_Extracted material:_
= Beginning of Section =
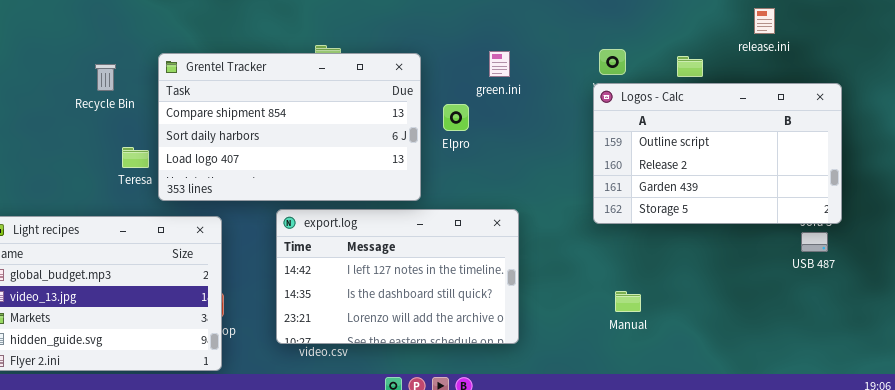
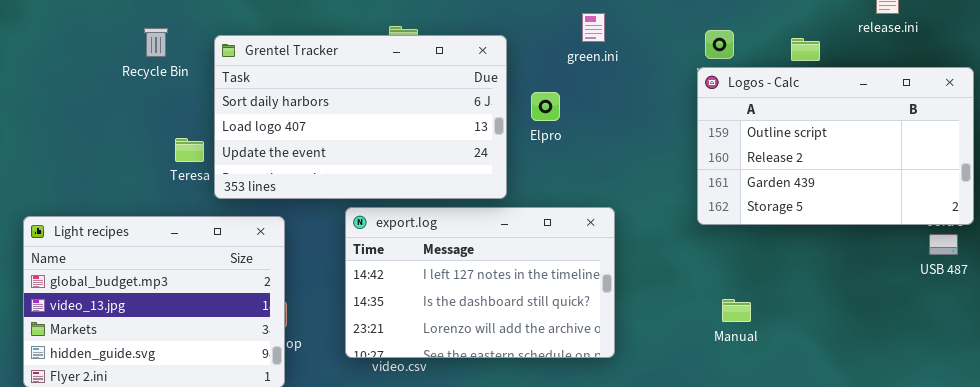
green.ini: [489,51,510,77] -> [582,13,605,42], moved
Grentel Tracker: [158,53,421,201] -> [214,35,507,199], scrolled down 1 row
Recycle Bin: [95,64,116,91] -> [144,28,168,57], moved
= End of Section =
= Beginning of Section =
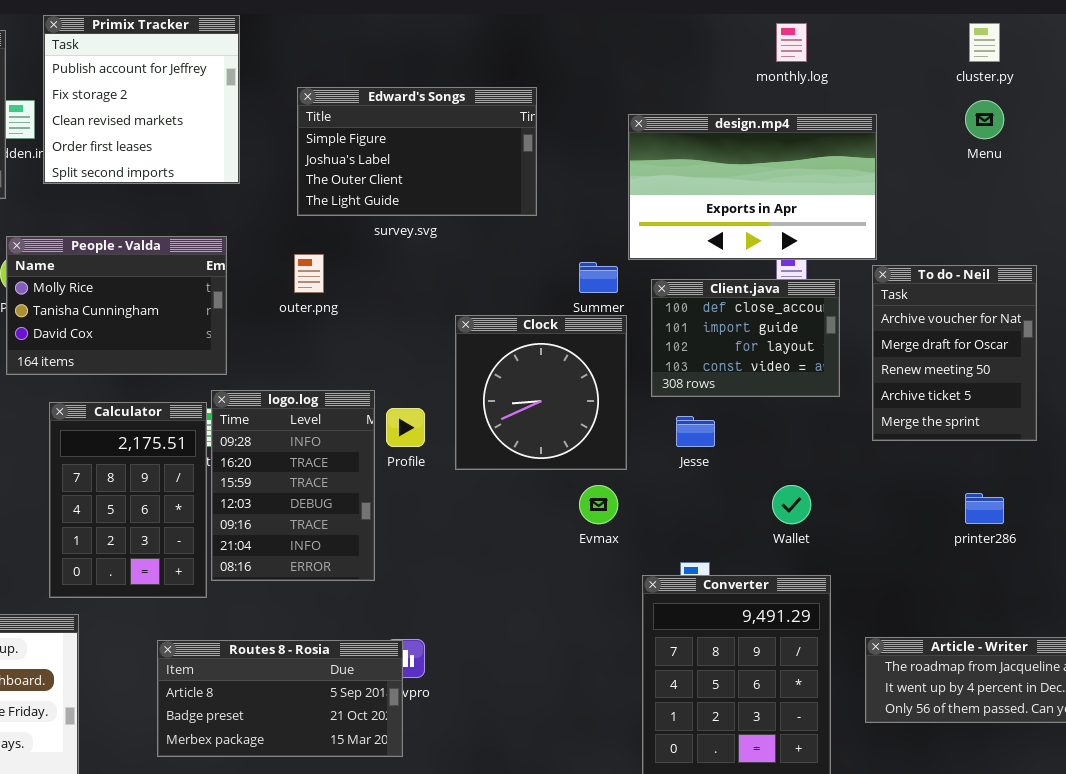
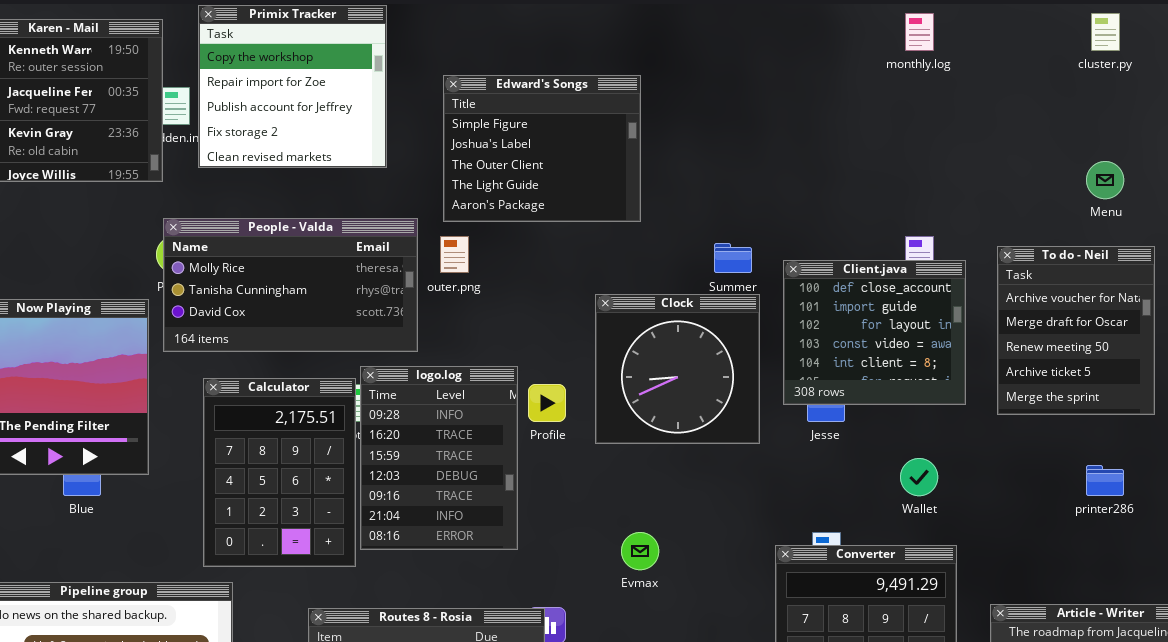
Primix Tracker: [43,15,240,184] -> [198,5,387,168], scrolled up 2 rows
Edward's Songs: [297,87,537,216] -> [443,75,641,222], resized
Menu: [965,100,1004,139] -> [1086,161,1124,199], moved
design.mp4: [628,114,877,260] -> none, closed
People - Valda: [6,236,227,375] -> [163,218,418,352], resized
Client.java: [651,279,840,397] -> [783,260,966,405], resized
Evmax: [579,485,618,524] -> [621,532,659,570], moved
= End of Section =
Determine how many lines in the listing above hold the string "moved", then write only the number.

_Expected answer:_ 4